The data that follows is to be given again, exactly as written.

·····

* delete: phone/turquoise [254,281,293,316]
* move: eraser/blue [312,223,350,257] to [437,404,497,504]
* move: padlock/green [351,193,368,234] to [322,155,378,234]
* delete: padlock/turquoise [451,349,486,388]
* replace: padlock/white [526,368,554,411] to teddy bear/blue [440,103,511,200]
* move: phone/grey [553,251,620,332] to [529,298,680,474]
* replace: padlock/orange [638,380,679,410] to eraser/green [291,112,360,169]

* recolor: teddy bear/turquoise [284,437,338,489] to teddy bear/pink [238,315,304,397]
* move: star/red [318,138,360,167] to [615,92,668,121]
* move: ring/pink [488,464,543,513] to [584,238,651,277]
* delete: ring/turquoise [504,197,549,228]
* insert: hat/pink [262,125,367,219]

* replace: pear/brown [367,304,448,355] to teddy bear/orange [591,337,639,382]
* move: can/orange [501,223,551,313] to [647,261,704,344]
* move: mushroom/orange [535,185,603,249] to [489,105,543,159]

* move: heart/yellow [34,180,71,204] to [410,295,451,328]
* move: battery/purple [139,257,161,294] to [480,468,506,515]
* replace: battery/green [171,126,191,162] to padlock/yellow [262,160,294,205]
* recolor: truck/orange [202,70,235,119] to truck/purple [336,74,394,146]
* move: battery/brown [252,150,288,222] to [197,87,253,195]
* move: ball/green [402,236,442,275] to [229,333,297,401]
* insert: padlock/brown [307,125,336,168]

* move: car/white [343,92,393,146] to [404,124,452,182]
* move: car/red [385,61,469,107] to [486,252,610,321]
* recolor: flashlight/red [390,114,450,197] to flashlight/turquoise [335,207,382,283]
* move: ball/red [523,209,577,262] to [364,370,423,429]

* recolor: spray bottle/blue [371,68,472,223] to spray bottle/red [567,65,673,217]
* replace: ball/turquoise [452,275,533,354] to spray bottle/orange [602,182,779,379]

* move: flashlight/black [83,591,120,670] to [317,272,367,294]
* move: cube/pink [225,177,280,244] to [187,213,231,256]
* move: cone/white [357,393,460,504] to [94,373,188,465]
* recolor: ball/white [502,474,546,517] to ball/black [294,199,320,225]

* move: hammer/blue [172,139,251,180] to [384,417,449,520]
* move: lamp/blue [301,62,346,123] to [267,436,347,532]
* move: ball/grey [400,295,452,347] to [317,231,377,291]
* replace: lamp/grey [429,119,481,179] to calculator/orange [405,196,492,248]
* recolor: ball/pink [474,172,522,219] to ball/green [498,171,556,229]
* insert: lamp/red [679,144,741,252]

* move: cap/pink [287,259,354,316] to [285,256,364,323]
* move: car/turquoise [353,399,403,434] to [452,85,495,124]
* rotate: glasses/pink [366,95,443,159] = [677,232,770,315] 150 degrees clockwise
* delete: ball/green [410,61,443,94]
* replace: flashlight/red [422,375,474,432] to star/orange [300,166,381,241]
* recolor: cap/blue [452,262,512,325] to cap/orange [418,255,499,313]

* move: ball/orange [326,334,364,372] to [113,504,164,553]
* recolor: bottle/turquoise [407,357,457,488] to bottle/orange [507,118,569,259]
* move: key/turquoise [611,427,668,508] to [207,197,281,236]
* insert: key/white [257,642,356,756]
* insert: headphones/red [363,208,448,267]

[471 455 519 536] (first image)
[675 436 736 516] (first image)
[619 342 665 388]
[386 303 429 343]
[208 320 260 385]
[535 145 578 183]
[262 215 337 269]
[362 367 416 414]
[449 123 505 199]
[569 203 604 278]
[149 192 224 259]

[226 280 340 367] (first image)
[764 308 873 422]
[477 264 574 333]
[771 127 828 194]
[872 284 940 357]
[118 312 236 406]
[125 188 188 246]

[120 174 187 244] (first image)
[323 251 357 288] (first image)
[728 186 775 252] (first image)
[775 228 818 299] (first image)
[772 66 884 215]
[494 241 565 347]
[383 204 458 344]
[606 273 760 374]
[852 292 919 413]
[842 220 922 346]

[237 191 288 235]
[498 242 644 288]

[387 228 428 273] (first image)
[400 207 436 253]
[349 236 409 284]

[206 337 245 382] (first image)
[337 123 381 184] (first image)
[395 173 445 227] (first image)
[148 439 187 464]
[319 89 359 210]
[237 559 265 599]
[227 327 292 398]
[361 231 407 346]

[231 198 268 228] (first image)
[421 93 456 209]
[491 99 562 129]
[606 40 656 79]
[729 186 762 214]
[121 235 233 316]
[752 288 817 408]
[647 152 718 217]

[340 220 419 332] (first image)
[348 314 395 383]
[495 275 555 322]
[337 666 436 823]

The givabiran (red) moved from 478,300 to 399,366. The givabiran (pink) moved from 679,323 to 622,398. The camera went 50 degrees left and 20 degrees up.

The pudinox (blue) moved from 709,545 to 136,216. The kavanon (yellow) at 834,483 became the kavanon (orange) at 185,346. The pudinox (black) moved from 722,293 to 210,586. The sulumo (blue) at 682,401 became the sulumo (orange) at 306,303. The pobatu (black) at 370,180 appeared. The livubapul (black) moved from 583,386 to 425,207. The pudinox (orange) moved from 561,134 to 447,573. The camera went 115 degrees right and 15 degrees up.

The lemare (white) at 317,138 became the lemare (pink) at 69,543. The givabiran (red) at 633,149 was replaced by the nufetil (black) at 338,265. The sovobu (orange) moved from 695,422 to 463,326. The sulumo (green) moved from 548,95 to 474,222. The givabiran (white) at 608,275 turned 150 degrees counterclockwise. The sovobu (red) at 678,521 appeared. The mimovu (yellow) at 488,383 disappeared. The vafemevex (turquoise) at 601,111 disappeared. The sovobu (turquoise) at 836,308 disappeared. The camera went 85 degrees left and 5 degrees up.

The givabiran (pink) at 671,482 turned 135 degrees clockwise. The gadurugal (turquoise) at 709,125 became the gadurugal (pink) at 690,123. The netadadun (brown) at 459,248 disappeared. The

·····

_TASK RESPONSE:_
* delete: phone/turquoise [254,281,293,316]
* move: eraser/blue [312,223,350,257] to [437,404,497,504]
* move: padlock/green [351,193,368,234] to [322,155,378,234]
* delete: padlock/turquoise [451,349,486,388]
* replace: padlock/white [526,368,554,411] to teddy bear/blue [440,103,511,200]
* move: phone/grey [553,251,620,332] to [529,298,680,474]
* replace: padlock/orange [638,380,679,410] to eraser/green [291,112,360,169]

* recolor: teddy bear/turquoise [284,437,338,489] to teddy bear/pink [238,315,304,397]
* move: star/red [318,138,360,167] to [615,92,668,121]
* move: ring/pink [488,464,543,513] to [584,238,651,277]
* delete: ring/turquoise [504,197,549,228]
* insert: hat/pink [262,125,367,219]

* replace: pear/brown [367,304,448,355] to teddy bear/orange [591,337,639,382]
* move: can/orange [501,223,551,313] to [647,261,704,344]
* move: mushroom/orange [535,185,603,249] to [489,105,543,159]

* move: heart/yellow [34,180,71,204] to [410,295,451,328]
* move: battery/purple [139,257,161,294] to [480,468,506,515]
* replace: battery/green [171,126,191,162] to padlock/yellow [262,160,294,205]
* recolor: truck/orange [202,70,235,119] to truck/purple [336,74,394,146]
* move: battery/brown [252,150,288,222] to [197,87,253,195]
* move: ball/green [402,236,442,275] to [229,333,297,401]
* insert: padlock/brown [307,125,336,168]

* move: car/white [343,92,393,146] to [404,124,452,182]
* move: car/red [385,61,469,107] to [486,252,610,321]
* recolor: flashlight/red [390,114,450,197] to flashlight/turquoise [335,207,382,283]
* move: ball/red [523,209,577,262] to [364,370,423,429]

* recolor: spray bottle/blue [371,68,472,223] to spray bottle/red [567,65,673,217]
* replace: ball/turquoise [452,275,533,354] to spray bottle/orange [602,182,779,379]

* move: flashlight/black [83,591,120,670] to [317,272,367,294]
* move: cube/pink [225,177,280,244] to [187,213,231,256]
* move: cone/white [357,393,460,504] to [94,373,188,465]
* recolor: ball/white [502,474,546,517] to ball/black [294,199,320,225]

* move: hammer/blue [172,139,251,180] to [384,417,449,520]
* move: lamp/blue [301,62,346,123] to [267,436,347,532]
* move: ball/grey [400,295,452,347] to [317,231,377,291]
* replace: lamp/grey [429,119,481,179] to calculator/orange [405,196,492,248]
* recolor: ball/pink [474,172,522,219] to ball/green [498,171,556,229]
* insert: lamp/red [679,144,741,252]

* move: cap/pink [287,259,354,316] to [285,256,364,323]
* move: car/turquoise [353,399,403,434] to [452,85,495,124]
* rotate: glasses/pink [366,95,443,159] = [677,232,770,315] 150 degrees clockwise
* delete: ball/green [410,61,443,94]
* replace: flashlight/red [422,375,474,432] to star/orange [300,166,381,241]
* recolor: cap/blue [452,262,512,325] to cap/orange [418,255,499,313]

* move: ball/orange [326,334,364,372] to [113,504,164,553]
* recolor: bottle/turquoise [407,357,457,488] to bottle/orange [507,118,569,259]
* move: key/turquoise [611,427,668,508] to [207,197,281,236]
* insert: key/white [257,642,356,756]
* insert: headphones/red [363,208,448,267]

[471 455 519 536] (first image)
[675 436 736 516] (first image)
[619 342 665 388]
[386 303 429 343]
[208 320 260 385]
[535 145 578 183]
[262 215 337 269]
[362 367 416 414]
[449 123 505 199]
[569 203 604 278]
[149 192 224 259]

[226 280 340 367] (first image)
[764 308 873 422]
[477 264 574 333]
[771 127 828 194]
[872 284 940 357]
[118 312 236 406]
[125 188 188 246]

[120 174 187 244] (first image)
[323 251 357 288] (first image)
[728 186 775 252] (first image)
[775 228 818 299] (first image)
[772 66 884 215]
[494 241 565 347]
[383 204 458 344]
[606 273 760 374]
[852 292 919 413]
[842 220 922 346]

[237 191 288 235]
[498 242 644 288]

[387 228 428 273] (first image)
[400 207 436 253]
[349 236 409 284]

[206 337 245 382] (first image)
[337 123 381 184] (first image)
[395 173 445 227] (first image)
[148 439 187 464]
[319 89 359 210]
[237 559 265 599]
[227 327 292 398]
[361 231 407 346]

[231 198 268 228] (first image)
[421 93 456 209]
[491 99 562 129]
[606 40 656 79]
[729 186 762 214]
[121 235 233 316]
[752 288 817 408]
[647 152 718 217]

[340 220 419 332] (first image)
[348 314 395 383]
[495 275 555 322]
[337 666 436 823]

The givabiran (red) moved from 478,300 to 399,366. The givabiran (pink) moved from 679,323 to 622,398. The camera went 50 degrees left and 20 degrees up.

The pudinox (blue) moved from 709,545 to 136,216. The kavanon (yellow) at 834,483 became the kavanon (orange) at 185,346. The pudinox (black) moved from 722,293 to 210,586. The sulumo (blue) at 682,401 became the sulumo (orange) at 306,303. The pobatu (black) at 370,180 appeared. The livubapul (black) moved from 583,386 to 425,207. The pudinox (orange) moved from 561,134 to 447,573. The camera went 115 degrees right and 15 degrees up.

The lemare (white) at 317,138 became the lemare (pink) at 69,543. The givabiran (red) at 633,149 was replaced by the nufetil (black) at 338,265. The sovobu (orange) moved from 695,422 to 463,326. The sulumo (green) moved from 548,95 to 474,222. The givabiran (white) at 608,275 turned 150 degrees counterclockwise. The sovobu (red) at 678,521 appeared. The mimovu (yellow) at 488,383 disappeared. The vafemevex (turquoise) at 601,111 disappeared. The sovobu (turquoise) at 836,308 disappeared. The camera went 85 degrees left and 5 degrees up.

The givabiran (pink) at 671,482 turned 135 degrees clockwise. The gadurugal (turquoise) at 709,125 became the gadurugal (pink) at 690,123. The netadadun (brown) at 459,248 disappeared. The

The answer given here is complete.